▸ Exercise instructions: Display every line of the items that contains the string "kern", treating uppercase and lowercase letters as different.

▸ Input records:
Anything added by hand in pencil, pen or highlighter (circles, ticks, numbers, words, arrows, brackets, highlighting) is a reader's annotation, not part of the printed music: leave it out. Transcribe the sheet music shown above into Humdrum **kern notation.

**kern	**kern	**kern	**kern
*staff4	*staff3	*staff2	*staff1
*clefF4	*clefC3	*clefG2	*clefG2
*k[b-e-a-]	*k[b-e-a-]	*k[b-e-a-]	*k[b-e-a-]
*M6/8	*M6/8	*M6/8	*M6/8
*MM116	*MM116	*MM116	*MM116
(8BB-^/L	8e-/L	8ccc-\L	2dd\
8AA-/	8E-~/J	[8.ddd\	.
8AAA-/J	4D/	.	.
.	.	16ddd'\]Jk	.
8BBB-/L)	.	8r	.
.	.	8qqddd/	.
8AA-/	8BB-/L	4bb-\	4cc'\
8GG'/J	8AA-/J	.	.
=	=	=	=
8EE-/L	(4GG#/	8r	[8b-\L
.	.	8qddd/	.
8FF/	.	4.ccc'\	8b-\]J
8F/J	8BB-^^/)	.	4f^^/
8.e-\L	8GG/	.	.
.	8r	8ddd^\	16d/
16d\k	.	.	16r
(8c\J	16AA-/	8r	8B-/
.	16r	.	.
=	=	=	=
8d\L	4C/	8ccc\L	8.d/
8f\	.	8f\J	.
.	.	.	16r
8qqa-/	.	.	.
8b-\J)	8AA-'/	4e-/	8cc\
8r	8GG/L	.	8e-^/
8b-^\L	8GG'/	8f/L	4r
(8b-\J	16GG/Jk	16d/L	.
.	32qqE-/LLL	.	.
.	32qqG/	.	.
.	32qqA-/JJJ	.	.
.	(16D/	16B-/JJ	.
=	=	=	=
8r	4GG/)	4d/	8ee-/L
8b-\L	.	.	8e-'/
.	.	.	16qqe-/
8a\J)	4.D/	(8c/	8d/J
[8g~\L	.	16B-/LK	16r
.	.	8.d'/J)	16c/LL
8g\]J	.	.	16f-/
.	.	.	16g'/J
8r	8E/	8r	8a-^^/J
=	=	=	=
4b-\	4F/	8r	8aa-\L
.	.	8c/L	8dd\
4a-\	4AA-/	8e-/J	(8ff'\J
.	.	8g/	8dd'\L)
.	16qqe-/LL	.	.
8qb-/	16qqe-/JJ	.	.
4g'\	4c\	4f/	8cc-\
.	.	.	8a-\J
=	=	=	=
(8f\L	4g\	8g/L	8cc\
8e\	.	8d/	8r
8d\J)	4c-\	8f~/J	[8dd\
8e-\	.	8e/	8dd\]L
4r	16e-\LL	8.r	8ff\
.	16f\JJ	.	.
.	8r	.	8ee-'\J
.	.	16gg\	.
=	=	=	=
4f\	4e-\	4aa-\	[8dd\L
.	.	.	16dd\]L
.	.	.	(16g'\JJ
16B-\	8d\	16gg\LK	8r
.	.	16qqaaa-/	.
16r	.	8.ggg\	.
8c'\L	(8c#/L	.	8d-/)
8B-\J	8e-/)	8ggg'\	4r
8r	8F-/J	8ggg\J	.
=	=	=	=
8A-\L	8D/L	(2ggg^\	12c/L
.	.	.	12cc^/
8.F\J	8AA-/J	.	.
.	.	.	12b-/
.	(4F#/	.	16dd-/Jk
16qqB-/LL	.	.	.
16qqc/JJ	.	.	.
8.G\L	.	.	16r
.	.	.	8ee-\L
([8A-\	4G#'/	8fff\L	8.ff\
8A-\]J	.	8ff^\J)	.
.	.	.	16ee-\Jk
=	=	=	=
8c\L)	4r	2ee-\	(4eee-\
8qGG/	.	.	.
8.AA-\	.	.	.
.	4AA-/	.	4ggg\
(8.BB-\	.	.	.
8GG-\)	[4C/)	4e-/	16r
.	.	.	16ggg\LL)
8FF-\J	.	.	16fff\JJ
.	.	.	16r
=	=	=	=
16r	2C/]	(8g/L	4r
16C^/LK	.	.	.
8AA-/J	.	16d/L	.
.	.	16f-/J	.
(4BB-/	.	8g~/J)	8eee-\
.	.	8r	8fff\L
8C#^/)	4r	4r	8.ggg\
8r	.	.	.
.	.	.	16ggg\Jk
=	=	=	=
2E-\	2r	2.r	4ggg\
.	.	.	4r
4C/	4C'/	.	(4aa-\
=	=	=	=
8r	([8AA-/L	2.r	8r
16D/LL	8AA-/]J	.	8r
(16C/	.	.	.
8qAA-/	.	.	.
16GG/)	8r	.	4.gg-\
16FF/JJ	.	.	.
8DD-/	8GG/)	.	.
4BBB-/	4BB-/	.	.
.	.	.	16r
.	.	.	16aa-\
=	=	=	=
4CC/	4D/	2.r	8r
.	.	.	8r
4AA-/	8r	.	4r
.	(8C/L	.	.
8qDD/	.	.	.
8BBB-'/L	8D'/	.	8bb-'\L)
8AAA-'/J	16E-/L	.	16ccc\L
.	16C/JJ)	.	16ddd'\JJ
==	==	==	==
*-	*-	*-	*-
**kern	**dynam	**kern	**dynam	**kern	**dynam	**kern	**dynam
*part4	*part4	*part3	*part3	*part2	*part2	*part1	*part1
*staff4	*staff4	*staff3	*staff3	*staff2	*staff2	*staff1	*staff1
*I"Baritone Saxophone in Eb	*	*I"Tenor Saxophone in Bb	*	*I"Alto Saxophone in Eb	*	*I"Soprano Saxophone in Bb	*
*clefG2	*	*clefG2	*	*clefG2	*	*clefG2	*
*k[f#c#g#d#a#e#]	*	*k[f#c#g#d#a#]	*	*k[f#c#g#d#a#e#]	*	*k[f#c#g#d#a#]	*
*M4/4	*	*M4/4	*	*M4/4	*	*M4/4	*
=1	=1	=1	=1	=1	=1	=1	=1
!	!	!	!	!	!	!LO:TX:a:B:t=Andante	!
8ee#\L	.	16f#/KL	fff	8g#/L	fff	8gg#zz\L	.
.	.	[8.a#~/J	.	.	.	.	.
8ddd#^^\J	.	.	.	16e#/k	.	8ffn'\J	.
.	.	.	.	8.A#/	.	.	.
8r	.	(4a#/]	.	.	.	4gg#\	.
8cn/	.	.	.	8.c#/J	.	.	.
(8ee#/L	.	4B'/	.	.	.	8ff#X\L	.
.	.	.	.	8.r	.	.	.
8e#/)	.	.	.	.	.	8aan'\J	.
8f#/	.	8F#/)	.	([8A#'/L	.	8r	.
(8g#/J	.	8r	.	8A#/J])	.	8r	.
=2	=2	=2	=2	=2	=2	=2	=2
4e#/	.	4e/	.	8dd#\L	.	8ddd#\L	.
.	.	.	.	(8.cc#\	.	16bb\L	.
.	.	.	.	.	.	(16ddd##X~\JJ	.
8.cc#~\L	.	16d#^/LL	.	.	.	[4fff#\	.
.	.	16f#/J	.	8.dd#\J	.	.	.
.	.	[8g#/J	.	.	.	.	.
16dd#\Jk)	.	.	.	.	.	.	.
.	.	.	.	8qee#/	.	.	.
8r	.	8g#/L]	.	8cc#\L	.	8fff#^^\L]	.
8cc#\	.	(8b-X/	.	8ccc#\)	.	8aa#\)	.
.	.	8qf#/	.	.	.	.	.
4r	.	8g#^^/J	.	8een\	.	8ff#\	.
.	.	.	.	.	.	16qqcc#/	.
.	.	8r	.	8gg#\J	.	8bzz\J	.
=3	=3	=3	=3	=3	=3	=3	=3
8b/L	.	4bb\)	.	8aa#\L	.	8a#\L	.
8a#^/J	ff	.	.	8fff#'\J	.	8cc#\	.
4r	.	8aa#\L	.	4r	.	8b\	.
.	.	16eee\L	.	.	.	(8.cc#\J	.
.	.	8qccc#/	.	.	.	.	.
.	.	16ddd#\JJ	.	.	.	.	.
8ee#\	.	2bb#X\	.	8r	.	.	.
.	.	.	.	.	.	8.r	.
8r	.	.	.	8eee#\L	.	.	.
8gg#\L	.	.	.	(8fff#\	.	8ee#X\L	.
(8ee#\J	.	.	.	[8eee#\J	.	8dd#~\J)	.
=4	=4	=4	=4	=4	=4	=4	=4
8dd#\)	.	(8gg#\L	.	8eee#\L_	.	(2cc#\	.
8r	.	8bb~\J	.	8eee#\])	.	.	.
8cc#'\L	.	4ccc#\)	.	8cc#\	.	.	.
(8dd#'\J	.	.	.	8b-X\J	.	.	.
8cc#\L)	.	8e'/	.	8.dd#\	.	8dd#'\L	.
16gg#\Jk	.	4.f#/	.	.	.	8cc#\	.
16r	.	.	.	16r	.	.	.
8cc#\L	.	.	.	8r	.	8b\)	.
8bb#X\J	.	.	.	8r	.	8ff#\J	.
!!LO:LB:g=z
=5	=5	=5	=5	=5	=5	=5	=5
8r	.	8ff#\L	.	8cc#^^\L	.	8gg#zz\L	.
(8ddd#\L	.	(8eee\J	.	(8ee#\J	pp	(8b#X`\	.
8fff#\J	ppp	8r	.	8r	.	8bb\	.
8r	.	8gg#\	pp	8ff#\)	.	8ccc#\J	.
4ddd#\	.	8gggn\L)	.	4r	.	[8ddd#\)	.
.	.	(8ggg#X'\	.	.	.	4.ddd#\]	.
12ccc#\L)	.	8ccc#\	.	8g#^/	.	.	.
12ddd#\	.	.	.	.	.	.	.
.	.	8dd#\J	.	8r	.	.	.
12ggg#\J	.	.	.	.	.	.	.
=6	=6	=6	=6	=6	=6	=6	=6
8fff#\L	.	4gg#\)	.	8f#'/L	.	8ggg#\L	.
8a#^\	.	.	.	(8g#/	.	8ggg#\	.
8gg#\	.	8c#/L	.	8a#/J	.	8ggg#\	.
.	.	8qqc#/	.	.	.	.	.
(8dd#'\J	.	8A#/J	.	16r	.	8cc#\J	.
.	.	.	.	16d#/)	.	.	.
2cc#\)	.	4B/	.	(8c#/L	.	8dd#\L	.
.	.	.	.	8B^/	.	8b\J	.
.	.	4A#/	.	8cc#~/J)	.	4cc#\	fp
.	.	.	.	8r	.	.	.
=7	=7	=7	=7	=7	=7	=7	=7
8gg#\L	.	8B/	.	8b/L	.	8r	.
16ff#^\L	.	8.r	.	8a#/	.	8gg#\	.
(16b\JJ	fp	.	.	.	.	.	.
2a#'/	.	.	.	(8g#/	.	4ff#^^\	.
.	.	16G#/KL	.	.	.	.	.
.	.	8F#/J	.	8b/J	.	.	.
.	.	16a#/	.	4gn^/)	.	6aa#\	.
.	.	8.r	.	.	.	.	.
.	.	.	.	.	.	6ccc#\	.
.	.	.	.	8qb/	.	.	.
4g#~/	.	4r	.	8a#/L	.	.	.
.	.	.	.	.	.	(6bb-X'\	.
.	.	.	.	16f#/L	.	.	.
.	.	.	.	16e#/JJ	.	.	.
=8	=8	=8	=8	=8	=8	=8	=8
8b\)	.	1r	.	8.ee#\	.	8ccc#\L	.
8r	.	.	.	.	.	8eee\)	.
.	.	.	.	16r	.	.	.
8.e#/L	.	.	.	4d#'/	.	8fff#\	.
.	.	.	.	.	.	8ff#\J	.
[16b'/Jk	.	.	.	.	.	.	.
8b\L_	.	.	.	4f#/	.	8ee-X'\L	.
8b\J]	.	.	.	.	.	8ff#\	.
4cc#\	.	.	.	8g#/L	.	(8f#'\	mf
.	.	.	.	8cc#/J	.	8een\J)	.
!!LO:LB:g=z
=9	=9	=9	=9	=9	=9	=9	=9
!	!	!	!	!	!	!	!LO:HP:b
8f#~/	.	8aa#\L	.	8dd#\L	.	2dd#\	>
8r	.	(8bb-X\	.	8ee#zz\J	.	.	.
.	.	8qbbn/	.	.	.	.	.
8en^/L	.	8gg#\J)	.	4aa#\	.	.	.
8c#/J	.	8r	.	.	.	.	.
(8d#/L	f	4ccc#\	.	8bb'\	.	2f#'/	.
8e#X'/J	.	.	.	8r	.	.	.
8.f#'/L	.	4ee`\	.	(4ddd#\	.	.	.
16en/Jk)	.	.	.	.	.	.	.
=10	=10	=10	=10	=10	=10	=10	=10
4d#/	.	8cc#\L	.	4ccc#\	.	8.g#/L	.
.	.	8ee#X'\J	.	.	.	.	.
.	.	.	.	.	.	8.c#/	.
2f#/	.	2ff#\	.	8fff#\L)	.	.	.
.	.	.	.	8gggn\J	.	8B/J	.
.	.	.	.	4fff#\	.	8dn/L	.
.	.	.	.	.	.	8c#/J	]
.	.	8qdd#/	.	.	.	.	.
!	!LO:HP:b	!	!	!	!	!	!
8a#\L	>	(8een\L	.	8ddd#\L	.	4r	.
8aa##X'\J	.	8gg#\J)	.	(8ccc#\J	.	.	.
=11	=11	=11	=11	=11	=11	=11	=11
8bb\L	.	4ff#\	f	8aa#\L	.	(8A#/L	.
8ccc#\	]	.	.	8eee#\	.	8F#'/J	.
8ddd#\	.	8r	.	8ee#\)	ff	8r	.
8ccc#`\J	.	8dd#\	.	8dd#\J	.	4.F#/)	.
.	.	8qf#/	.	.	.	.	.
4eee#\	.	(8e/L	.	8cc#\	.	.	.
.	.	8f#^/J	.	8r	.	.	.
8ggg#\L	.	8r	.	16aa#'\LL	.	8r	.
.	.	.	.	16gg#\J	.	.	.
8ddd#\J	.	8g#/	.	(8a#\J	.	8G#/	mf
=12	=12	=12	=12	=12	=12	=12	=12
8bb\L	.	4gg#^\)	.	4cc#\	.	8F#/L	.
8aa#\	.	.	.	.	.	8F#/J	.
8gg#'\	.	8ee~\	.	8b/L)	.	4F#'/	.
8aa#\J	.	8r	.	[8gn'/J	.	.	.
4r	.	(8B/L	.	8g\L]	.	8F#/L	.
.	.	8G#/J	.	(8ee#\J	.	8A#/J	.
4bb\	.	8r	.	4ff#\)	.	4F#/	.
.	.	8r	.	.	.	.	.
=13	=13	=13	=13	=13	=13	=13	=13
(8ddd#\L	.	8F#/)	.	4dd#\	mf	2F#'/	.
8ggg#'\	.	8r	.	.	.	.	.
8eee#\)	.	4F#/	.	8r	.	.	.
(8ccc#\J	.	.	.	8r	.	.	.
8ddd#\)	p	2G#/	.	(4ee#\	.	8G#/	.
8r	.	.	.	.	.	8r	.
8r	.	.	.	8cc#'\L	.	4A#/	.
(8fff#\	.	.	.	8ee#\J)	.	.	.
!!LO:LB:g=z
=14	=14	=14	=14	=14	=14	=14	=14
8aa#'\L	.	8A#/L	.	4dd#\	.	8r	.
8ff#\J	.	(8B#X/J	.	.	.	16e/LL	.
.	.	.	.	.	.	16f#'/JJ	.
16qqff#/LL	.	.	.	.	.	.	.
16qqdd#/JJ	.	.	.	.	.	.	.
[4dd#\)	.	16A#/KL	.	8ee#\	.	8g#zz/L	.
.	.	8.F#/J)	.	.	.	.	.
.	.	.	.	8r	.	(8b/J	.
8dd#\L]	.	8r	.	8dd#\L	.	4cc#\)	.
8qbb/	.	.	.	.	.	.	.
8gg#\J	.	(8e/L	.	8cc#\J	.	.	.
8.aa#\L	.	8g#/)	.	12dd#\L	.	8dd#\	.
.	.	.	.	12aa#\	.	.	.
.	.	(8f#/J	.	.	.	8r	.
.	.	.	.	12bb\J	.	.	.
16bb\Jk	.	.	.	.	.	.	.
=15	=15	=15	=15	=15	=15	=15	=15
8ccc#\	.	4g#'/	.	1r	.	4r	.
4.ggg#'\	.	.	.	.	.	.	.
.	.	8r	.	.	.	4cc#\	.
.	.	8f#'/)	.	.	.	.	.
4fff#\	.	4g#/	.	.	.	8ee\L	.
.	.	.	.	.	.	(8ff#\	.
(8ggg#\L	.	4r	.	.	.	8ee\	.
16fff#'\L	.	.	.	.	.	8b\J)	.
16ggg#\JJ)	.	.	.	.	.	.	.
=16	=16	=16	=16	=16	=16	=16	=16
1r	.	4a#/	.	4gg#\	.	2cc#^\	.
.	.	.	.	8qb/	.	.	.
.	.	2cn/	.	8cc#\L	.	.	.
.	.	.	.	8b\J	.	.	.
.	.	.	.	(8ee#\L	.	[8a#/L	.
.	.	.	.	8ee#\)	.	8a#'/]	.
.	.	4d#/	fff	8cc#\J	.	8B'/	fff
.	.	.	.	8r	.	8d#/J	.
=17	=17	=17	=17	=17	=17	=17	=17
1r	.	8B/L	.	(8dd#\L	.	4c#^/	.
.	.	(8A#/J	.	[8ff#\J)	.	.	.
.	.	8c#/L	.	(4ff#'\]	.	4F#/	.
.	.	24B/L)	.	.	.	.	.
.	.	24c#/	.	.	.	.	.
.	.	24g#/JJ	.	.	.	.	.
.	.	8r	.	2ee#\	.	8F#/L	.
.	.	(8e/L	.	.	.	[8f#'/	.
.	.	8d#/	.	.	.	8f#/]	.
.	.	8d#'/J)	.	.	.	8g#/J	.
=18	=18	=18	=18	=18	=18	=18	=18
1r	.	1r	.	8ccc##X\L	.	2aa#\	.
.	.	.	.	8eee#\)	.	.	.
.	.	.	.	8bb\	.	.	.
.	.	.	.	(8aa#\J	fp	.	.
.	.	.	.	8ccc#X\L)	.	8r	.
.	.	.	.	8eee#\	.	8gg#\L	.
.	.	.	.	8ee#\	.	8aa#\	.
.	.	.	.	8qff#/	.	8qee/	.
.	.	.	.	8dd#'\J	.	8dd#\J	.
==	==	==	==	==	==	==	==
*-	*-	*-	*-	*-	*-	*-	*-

▸ Reply to the task:
Anything added by hand in pencil, pen or highlighter (circles, ticks, numbers, words, arrows, brackets, highlighting) is a reader's annotation, not part of the printed music: leave it out. Transcribe the sheet music shown above into Humdrum **kern notation.
**kern	**kern	**kern	**kern
**kern	**dynam	**kern	**dynam	**kern	**dynam	**kern	**dynam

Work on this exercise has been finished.